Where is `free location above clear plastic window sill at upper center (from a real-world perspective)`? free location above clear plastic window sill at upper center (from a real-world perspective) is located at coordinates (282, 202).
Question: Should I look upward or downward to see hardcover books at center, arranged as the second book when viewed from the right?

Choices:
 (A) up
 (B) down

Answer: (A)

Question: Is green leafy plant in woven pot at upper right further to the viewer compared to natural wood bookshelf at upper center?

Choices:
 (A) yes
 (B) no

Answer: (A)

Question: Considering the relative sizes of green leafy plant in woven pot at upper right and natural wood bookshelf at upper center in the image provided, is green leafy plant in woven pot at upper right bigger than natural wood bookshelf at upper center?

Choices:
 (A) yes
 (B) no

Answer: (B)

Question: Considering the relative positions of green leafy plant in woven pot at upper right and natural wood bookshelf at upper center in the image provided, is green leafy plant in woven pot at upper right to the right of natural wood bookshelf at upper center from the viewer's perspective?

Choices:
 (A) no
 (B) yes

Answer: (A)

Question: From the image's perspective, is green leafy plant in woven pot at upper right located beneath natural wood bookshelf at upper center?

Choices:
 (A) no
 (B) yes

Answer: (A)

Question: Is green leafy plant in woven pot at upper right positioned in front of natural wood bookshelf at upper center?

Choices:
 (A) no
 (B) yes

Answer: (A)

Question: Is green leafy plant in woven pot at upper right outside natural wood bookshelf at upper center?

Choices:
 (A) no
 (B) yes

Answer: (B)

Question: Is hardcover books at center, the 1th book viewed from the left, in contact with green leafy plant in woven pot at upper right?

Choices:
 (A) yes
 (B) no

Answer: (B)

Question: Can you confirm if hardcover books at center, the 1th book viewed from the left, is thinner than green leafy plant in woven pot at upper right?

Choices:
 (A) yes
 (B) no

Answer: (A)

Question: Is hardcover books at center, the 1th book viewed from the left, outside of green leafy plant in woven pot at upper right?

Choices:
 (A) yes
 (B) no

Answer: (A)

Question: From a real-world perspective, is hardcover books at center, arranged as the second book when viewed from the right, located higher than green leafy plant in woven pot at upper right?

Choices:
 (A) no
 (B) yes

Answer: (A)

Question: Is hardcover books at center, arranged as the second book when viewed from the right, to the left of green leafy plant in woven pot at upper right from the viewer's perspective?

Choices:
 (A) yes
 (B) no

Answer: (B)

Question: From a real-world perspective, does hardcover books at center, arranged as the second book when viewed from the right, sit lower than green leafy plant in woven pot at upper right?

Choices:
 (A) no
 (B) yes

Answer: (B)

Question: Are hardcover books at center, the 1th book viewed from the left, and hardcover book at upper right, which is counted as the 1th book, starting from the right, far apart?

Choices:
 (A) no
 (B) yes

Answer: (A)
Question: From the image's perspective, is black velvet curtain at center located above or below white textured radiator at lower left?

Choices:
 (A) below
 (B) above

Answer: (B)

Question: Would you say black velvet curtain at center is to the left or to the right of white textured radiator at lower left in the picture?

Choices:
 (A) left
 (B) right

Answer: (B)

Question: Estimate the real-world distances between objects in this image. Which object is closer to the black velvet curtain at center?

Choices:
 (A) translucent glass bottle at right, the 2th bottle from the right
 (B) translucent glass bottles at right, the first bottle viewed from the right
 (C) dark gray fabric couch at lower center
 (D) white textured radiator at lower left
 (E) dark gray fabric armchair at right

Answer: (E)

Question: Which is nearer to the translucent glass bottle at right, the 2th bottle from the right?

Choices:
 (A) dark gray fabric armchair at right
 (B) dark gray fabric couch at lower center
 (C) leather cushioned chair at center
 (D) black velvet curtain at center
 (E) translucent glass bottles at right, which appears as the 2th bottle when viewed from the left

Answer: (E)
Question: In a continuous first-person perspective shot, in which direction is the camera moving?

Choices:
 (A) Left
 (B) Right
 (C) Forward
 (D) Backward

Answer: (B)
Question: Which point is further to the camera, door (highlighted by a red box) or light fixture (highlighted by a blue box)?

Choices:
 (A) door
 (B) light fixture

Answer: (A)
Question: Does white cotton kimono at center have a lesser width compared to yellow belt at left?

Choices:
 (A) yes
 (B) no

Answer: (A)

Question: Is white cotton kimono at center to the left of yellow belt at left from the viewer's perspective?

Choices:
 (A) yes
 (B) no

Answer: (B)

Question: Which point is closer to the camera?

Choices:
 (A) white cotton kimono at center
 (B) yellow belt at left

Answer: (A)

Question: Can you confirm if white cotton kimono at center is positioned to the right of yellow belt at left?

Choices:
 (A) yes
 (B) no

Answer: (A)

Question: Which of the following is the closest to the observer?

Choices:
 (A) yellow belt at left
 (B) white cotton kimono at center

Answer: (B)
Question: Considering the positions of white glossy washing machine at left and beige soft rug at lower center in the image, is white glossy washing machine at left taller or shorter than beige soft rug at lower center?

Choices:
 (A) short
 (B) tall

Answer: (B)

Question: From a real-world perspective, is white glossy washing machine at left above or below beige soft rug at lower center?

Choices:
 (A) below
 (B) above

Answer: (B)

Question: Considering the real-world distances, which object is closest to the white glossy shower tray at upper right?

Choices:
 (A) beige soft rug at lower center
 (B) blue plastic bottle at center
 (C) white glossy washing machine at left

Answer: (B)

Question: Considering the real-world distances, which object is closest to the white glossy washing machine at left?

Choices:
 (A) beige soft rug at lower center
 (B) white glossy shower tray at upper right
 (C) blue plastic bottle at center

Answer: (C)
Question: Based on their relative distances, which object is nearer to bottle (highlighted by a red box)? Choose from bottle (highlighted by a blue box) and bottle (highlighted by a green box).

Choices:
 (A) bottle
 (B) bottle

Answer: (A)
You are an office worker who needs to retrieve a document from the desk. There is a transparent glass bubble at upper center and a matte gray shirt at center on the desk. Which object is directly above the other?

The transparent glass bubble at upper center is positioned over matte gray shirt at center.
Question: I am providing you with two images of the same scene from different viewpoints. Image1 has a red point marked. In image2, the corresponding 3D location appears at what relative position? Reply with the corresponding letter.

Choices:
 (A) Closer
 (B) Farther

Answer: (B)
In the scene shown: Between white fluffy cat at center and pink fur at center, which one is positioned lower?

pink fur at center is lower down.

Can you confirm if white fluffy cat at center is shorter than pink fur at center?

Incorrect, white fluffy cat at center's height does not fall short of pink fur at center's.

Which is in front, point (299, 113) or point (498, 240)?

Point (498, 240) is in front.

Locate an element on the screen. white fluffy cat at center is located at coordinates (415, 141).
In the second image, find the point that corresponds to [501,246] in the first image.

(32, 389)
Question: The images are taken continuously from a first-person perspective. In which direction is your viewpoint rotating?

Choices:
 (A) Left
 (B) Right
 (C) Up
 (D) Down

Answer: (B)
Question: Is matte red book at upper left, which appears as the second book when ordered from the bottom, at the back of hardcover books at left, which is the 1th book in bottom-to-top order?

#### [WORK REQUIRED]
Copy out all of the items above word for word, with no changes.

#### [SOLUTION]
Where is `free location above clear plastic window sill at upper center (from a real-world perspective)`? free location above clear plastic window sill at upper center (from a real-world perspective) is located at coordinates (282, 202).
Question: Should I look upward or downward to see hardcover books at center, arranged as the second book when viewed from the right?

Choices:
 (A) up
 (B) down

Answer: (A)

Question: Is green leafy plant in woven pot at upper right further to the viewer compared to natural wood bookshelf at upper center?

Choices:
 (A) yes
 (B) no

Answer: (A)

Question: Considering the relative sizes of green leafy plant in woven pot at upper right and natural wood bookshelf at upper center in the image provided, is green leafy plant in woven pot at upper right bigger than natural wood bookshelf at upper center?

Choices:
 (A) yes
 (B) no

Answer: (B)

Question: Considering the relative positions of green leafy plant in woven pot at upper right and natural wood bookshelf at upper center in the image provided, is green leafy plant in woven pot at upper right to the right of natural wood bookshelf at upper center from the viewer's perspective?

Choices:
 (A) no
 (B) yes

Answer: (A)

Question: From the image's perspective, is green leafy plant in woven pot at upper right located beneath natural wood bookshelf at upper center?

Choices:
 (A) no
 (B) yes

Answer: (A)

Question: Is green leafy plant in woven pot at upper right positioned in front of natural wood bookshelf at upper center?

Choices:
 (A) no
 (B) yes

Answer: (A)

Question: Is green leafy plant in woven pot at upper right outside natural wood bookshelf at upper center?

Choices:
 (A) no
 (B) yes

Answer: (B)

Question: Is hardcover books at center, the 1th book viewed from the left, in contact with green leafy plant in woven pot at upper right?

Choices:
 (A) yes
 (B) no

Answer: (B)

Question: Can you confirm if hardcover books at center, the 1th book viewed from the left, is thinner than green leafy plant in woven pot at upper right?

Choices:
 (A) yes
 (B) no

Answer: (A)

Question: Is hardcover books at center, the 1th book viewed from the left, outside of green leafy plant in woven pot at upper right?

Choices:
 (A) yes
 (B) no

Answer: (A)

Question: From a real-world perspective, is hardcover books at center, arranged as the second book when viewed from the right, located higher than green leafy plant in woven pot at upper right?

Choices:
 (A) no
 (B) yes

Answer: (A)

Question: Is hardcover books at center, arranged as the second book when viewed from the right, to the left of green leafy plant in woven pot at upper right from the viewer's perspective?

Choices:
 (A) yes
 (B) no

Answer: (B)

Question: From a real-world perspective, does hardcover books at center, arranged as the second book when viewed from the right, sit lower than green leafy plant in woven pot at upper right?

Choices:
 (A) no
 (B) yes

Answer: (B)

Question: Are hardcover books at center, the 1th book viewed from the left, and hardcover book at upper right, which is counted as the 1th book, starting from the right, far apart?

Choices:
 (A) no
 (B) yes

Answer: (A)
Question: From the image's perspective, is black velvet curtain at center located above or below white textured radiator at lower left?

Choices:
 (A) below
 (B) above

Answer: (B)

Question: Would you say black velvet curtain at center is to the left or to the right of white textured radiator at lower left in the picture?

Choices:
 (A) left
 (B) right

Answer: (B)

Question: Estimate the real-world distances between objects in this image. Which object is closer to the black velvet curtain at center?

Choices:
 (A) translucent glass bottle at right, the 2th bottle from the right
 (B) translucent glass bottles at right, the first bottle viewed from the right
 (C) dark gray fabric couch at lower center
 (D) white textured radiator at lower left
 (E) dark gray fabric armchair at right

Answer: (E)

Question: Which is nearer to the translucent glass bottle at right, the 2th bottle from the right?

Choices:
 (A) dark gray fabric armchair at right
 (B) dark gray fabric couch at lower center
 (C) leather cushioned chair at center
 (D) black velvet curtain at center
 (E) translucent glass bottles at right, which appears as the 2th bottle when viewed from the left

Answer: (E)
Question: In a continuous first-person perspective shot, in which direction is the camera moving?

Choices:
 (A) Left
 (B) Right
 (C) Forward
 (D) Backward

Answer: (B)
Question: Which point is further to the camera, door (highlighted by a red box) or light fixture (highlighted by a blue box)?

Choices:
 (A) door
 (B) light fixture

Answer: (A)
Question: Does white cotton kimono at center have a lesser width compared to yellow belt at left?

Choices:
 (A) yes
 (B) no

Answer: (A)

Question: Is white cotton kimono at center to the left of yellow belt at left from the viewer's perspective?

Choices:
 (A) yes
 (B) no

Answer: (B)

Question: Which point is closer to the camera?

Choices:
 (A) white cotton kimono at center
 (B) yellow belt at left

Answer: (A)

Question: Can you confirm if white cotton kimono at center is positioned to the right of yellow belt at left?

Choices:
 (A) yes
 (B) no

Answer: (A)

Question: Which of the following is the closest to the observer?

Choices:
 (A) yellow belt at left
 (B) white cotton kimono at center

Answer: (B)
Question: Considering the positions of white glossy washing machine at left and beige soft rug at lower center in the image, is white glossy washing machine at left taller or shorter than beige soft rug at lower center?

Choices:
 (A) short
 (B) tall

Answer: (B)

Question: From a real-world perspective, is white glossy washing machine at left above or below beige soft rug at lower center?

Choices:
 (A) below
 (B) above

Answer: (B)

Question: Considering the real-world distances, which object is closest to the white glossy shower tray at upper right?

Choices:
 (A) beige soft rug at lower center
 (B) blue plastic bottle at center
 (C) white glossy washing machine at left

Answer: (B)

Question: Considering the real-world distances, which object is closest to the white glossy washing machine at left?

Choices:
 (A) beige soft rug at lower center
 (B) white glossy shower tray at upper right
 (C) blue plastic bottle at center

Answer: (C)
Question: Based on their relative distances, which object is nearer to bottle (highlighted by a red box)? Choose from bottle (highlighted by a blue box) and bottle (highlighted by a green box).

Choices:
 (A) bottle
 (B) bottle

Answer: (A)
You are an office worker who needs to retrieve a document from the desk. There is a transparent glass bubble at upper center and a matte gray shirt at center on the desk. Which object is directly above the other?

The transparent glass bubble at upper center is positioned over matte gray shirt at center.
Question: I am providing you with two images of the same scene from different viewpoints. Image1 has a red point marked. In image2, the corresponding 3D location appears at what relative position? Reply with the corresponding letter.

Choices:
 (A) Closer
 (B) Farther

Answer: (B)
In the scene shown: Between white fluffy cat at center and pink fur at center, which one is positioned lower?

pink fur at center is lower down.

Can you confirm if white fluffy cat at center is shorter than pink fur at center?

Incorrect, white fluffy cat at center's height does not fall short of pink fur at center's.

Which is in front, point (299, 113) or point (498, 240)?

Point (498, 240) is in front.

Locate an element on the screen. white fluffy cat at center is located at coordinates (415, 141).
In the second image, find the point that corresponds to [501,246] in the first image.

(32, 389)
Question: The images are taken continuously from a first-person perspective. In which direction is your viewpoint rotating?

Choices:
 (A) Left
 (B) Right
 (C) Up
 (D) Down

Answer: (B)
Question: Is matte red book at upper left, which appears as the second book when ordered from the bottom, at the back of hardcover books at left, which is the 1th book in bottom-to-top order?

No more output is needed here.